Work item: For every line in the entries that contains "bleu", show the whole line.

Dataset excerpts:

★ ★ ★ ★ ★ ★ ★

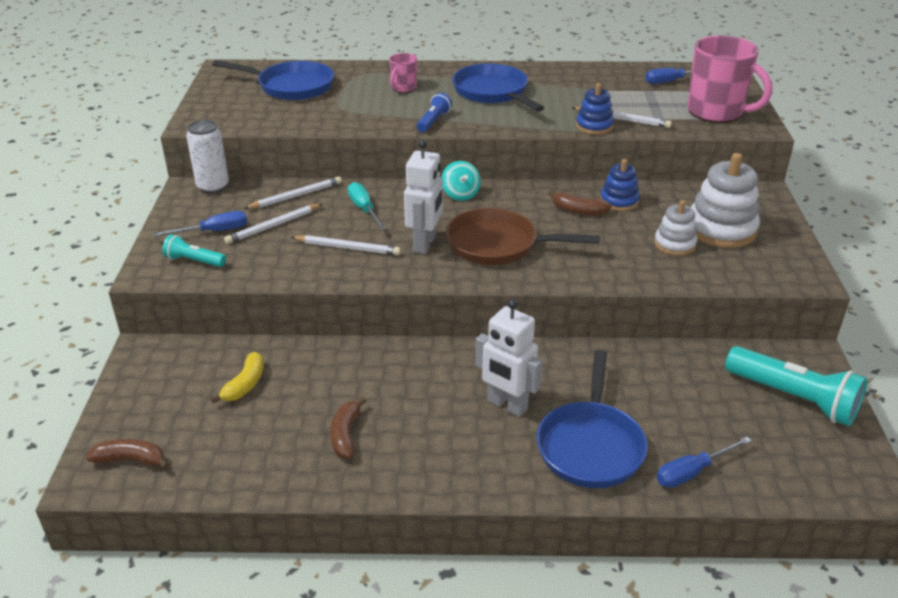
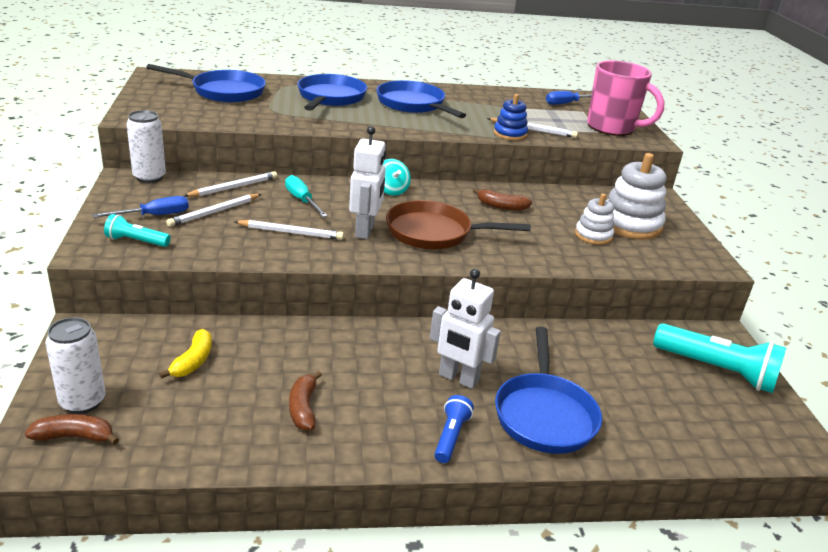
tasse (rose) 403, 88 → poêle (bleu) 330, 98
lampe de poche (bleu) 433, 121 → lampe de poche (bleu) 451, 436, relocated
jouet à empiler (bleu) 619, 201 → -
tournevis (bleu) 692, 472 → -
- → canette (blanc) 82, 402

★ ★ ★ ★ ★ ★ ★

Answer box:
tasse (rose) 403, 88 → poêle (bleu) 330, 98
lampe de poche (bleu) 433, 121 → lampe de poche (bleu) 451, 436, relocated
jouet à empiler (bleu) 619, 201 → -
tournevis (bleu) 692, 472 → -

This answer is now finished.